WHAT YOU WILL DO
Find the line in the material below that contains "purple mouse [775,505,835,555]", then give it again, with all later lines, exactly as shown.

TASK DATA

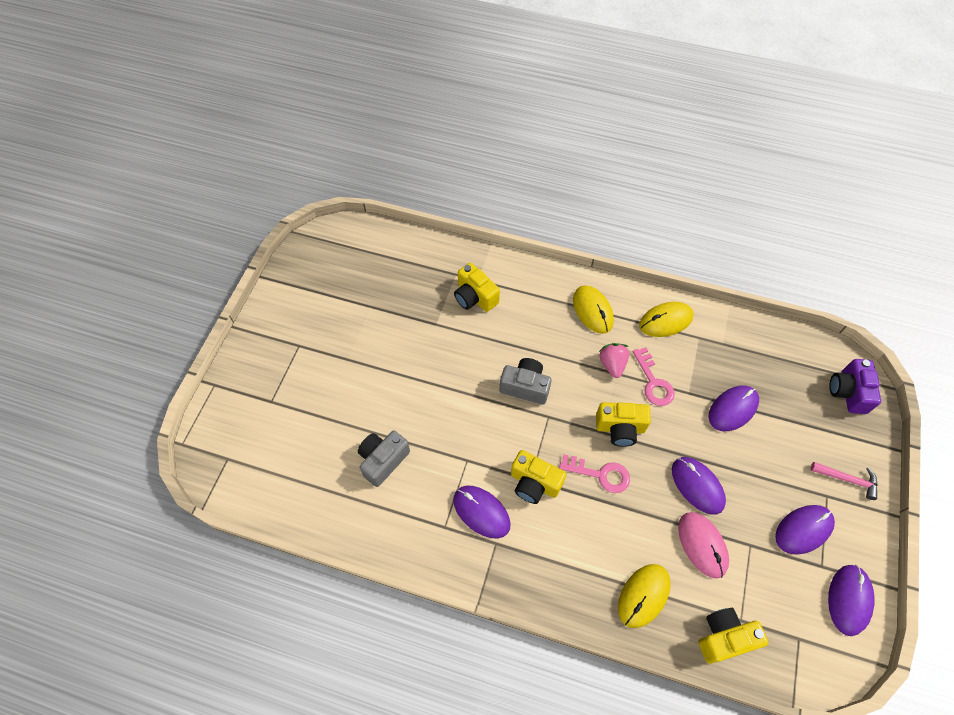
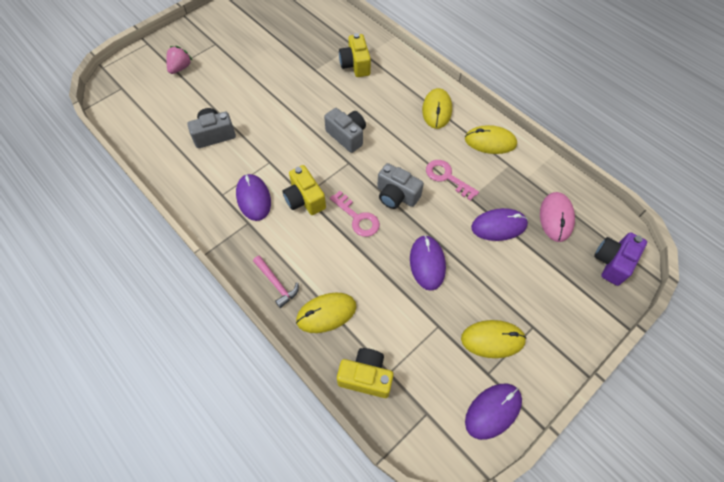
camera: 30 degrees right, 0 degrees up
yellow camera [596,402,651,447] -> grey camera [377,163,424,209]
pink strawberry [599,343,629,378] -> pink strawberry moved to [166,46,192,74]
pink key [632,347,675,406] -> pink key turned 120 degrees clockwise [426,160,479,201]
pink mouse [678,512,729,579] -> pink mouse moved to [540,192,575,242]
purple mouse [775,505,835,555] -> yellow mouse [461,320,527,358]
pink hammer [811,462,878,500] -> pink hammer moved to [253,256,299,308]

OUTPUT OF THE TASK
purple mouse [775,505,835,555] -> yellow mouse [461,320,527,358]
pink hammer [811,462,878,500] -> pink hammer moved to [253,256,299,308]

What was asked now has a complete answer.